WHAT NEEDS TO BE DONE: Find each line below that includes "turquoise", then copy it.
━━━━━━
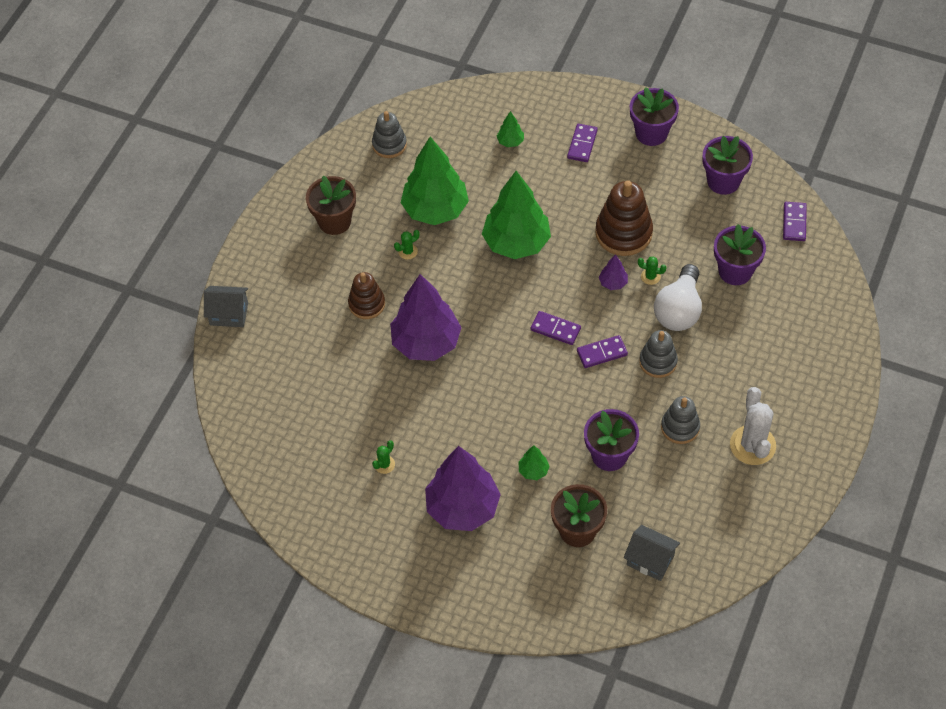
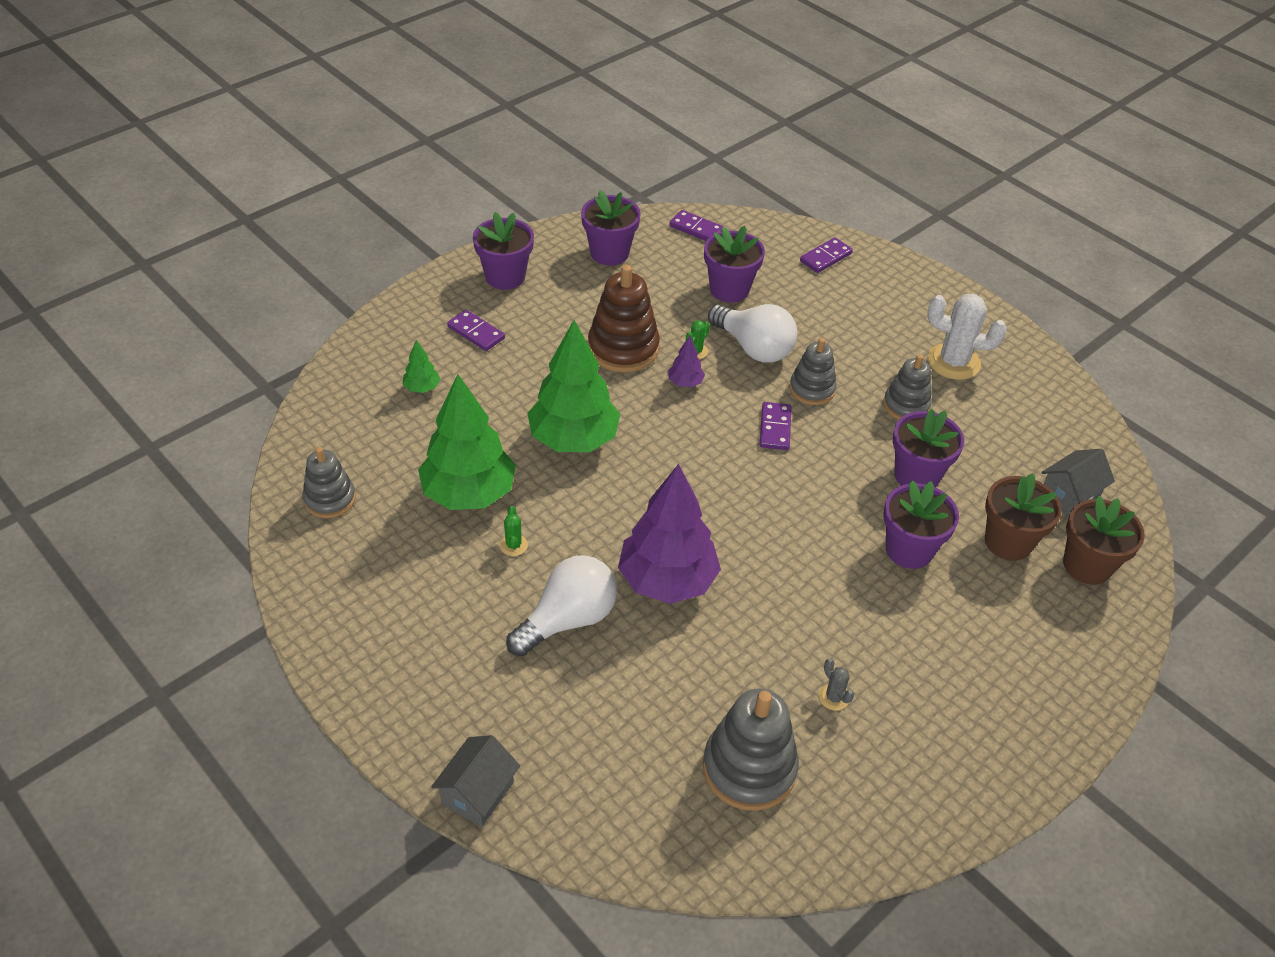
camera: 70 degrees left, 10 degrees down
(310, 437) = (749, 768): none -> grey stacking toy
(334, 221) = (407, 603): brown flower pot -> brown flower pot (1087, 565)
(367, 304) = (568, 620): brown stacking toy -> white light bulb
(384, 464) = (833, 697): green cactus -> grey cactus
(462, 508) = (935, 639): purple tree -> none
(533, 471) = (909, 550): green tree -> purple flower pot
(555, 329) = (719, 453): purple domino -> purple domino (825, 257)

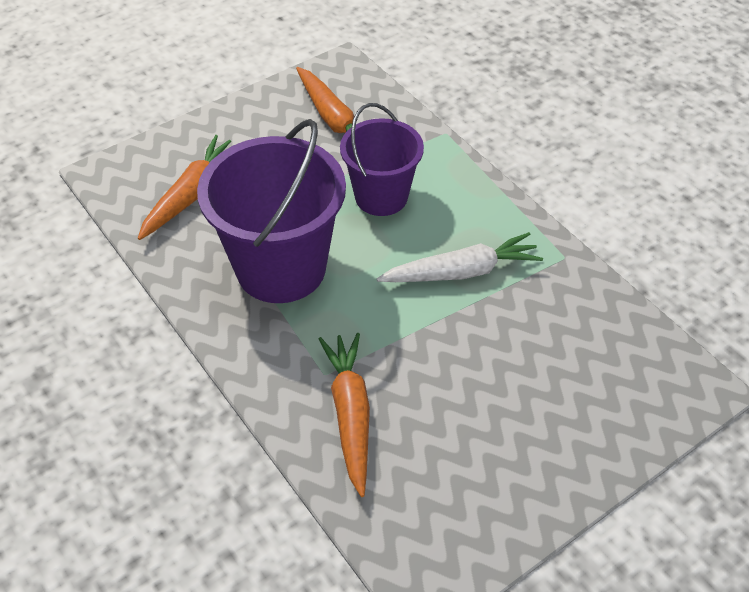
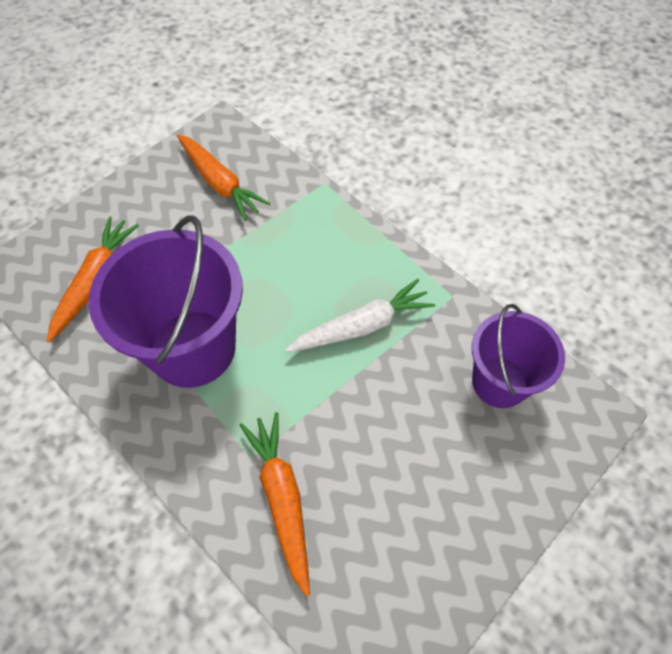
camera: 10 degrees left, 10 degrees up
(381, 196) = (276, 257): purple bucket -> purple bucket (499, 382)

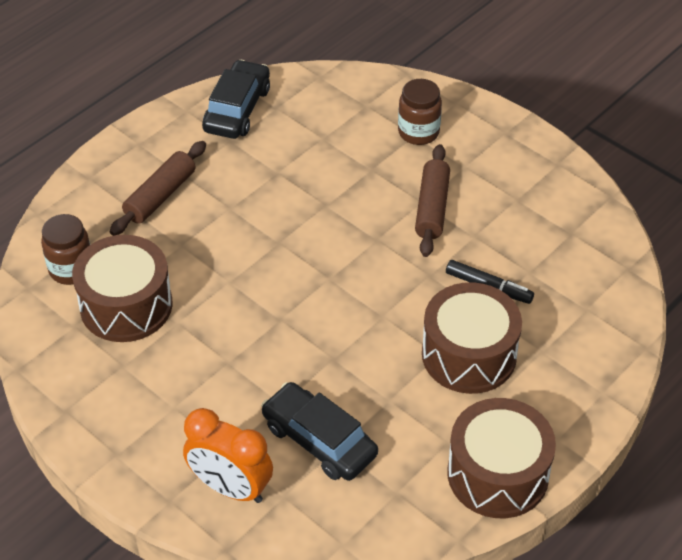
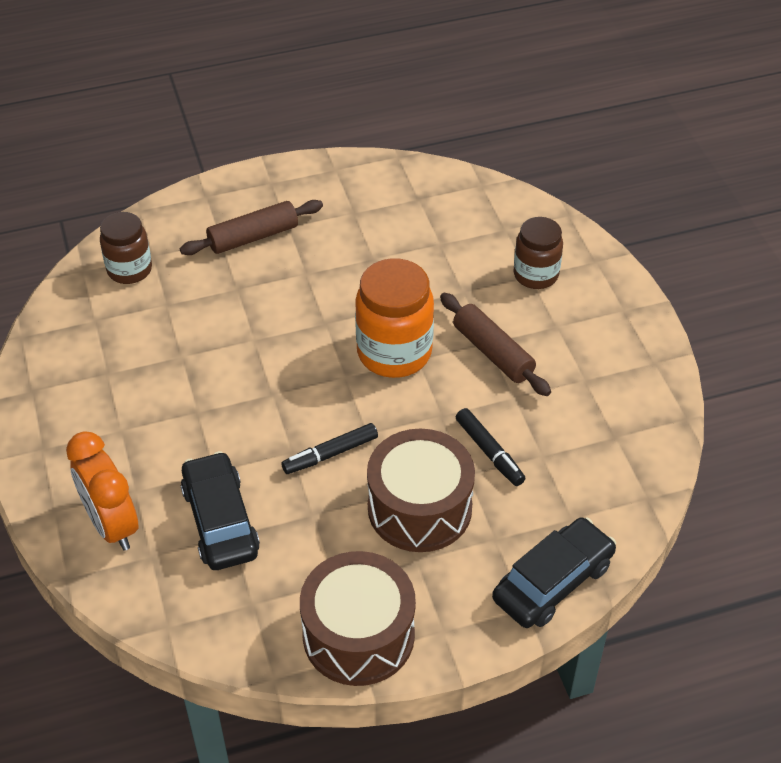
camera: 30 degrees right, 0 degrees up
(126, 305) = (150, 321): brown drum -> none
(237, 109) = (381, 186): black car -> black car (553, 582)
(354, 242) = (394, 352): none -> orange jar
(367, 345) = (330, 454): none -> black marker
(432, 208) = (493, 352): brown rolling pin -> brown rolling pin turned 75 degrees counterclockwise

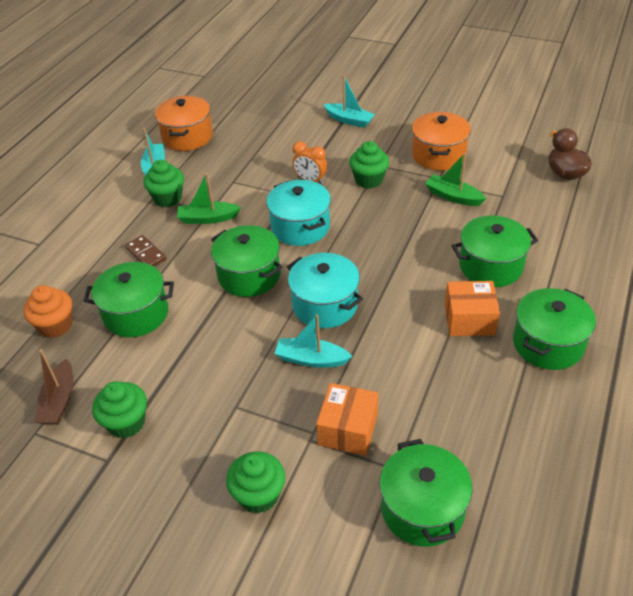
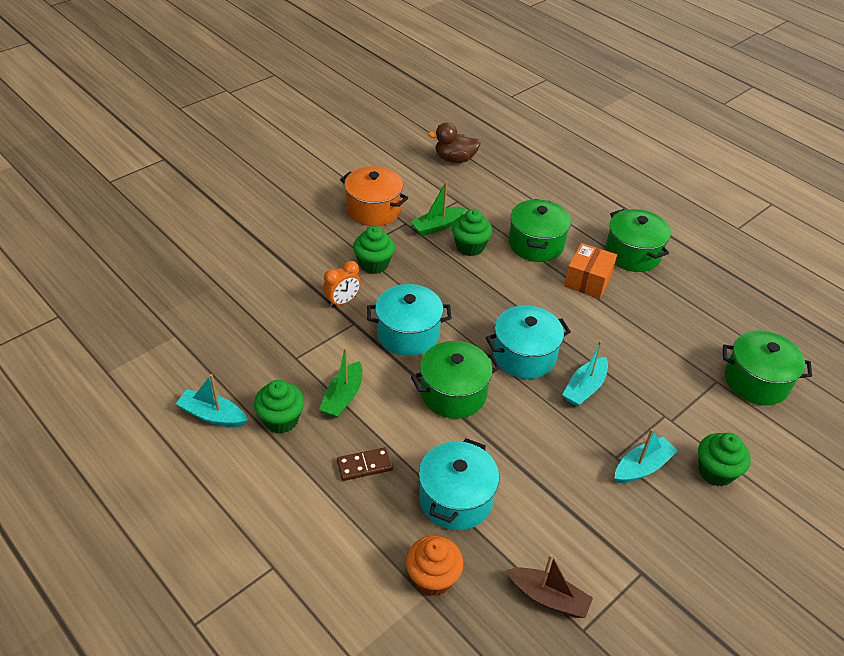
camera: 70 degrees left, 0 degrees up
(126, 423) = (602, 545): green cupcake -> green cupcake (470, 247)
(136, 314) = (455, 499): green pot -> turquoise pot
(187, 137) = (176, 369): orange pot -> none
(348, 429) = (669, 393): orange box -> none
(349, 120) = (267, 240): turquoise boat -> turquoise boat (642, 467)

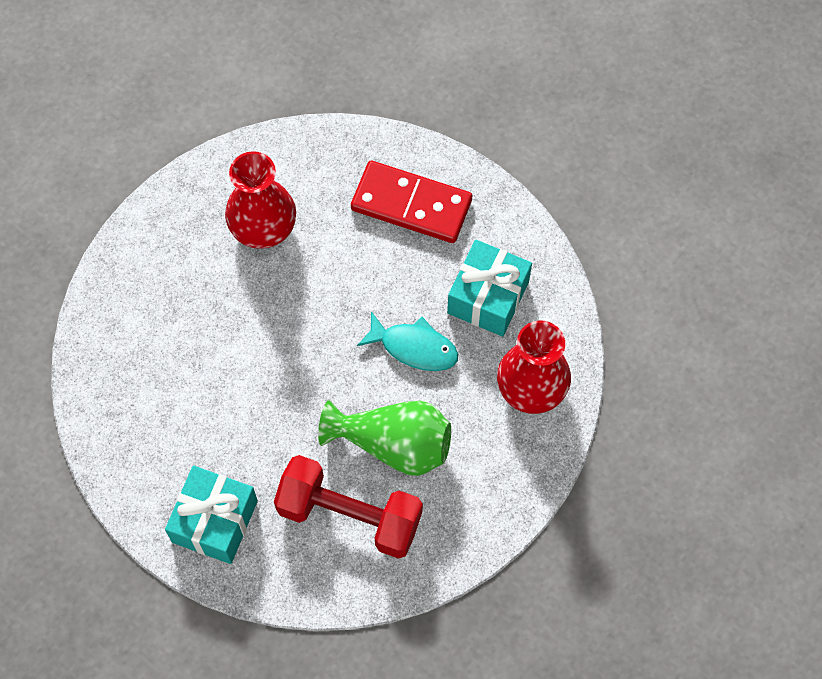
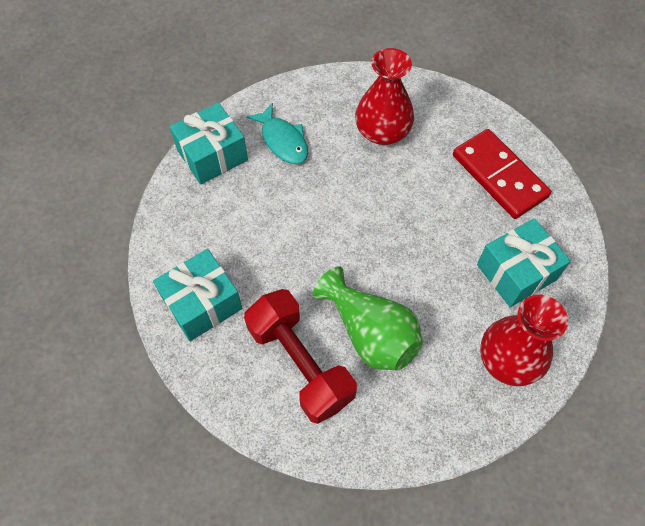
camera: 35 degrees right, 5 degrees down
(104, 364) = (212, 155): none -> turquoise gift
(414, 347) = (434, 273): turquoise fish -> turquoise fish (283, 141)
━━━━━━
OUTPUT OF THE TASK:
(136, 314) = (455, 499): green pot -> turquoise pot
(349, 120) = (267, 240): turquoise boat -> turquoise boat (642, 467)
(104, 364) = (212, 155): none -> turquoise gift
(414, 347) = (434, 273): turquoise fish -> turquoise fish (283, 141)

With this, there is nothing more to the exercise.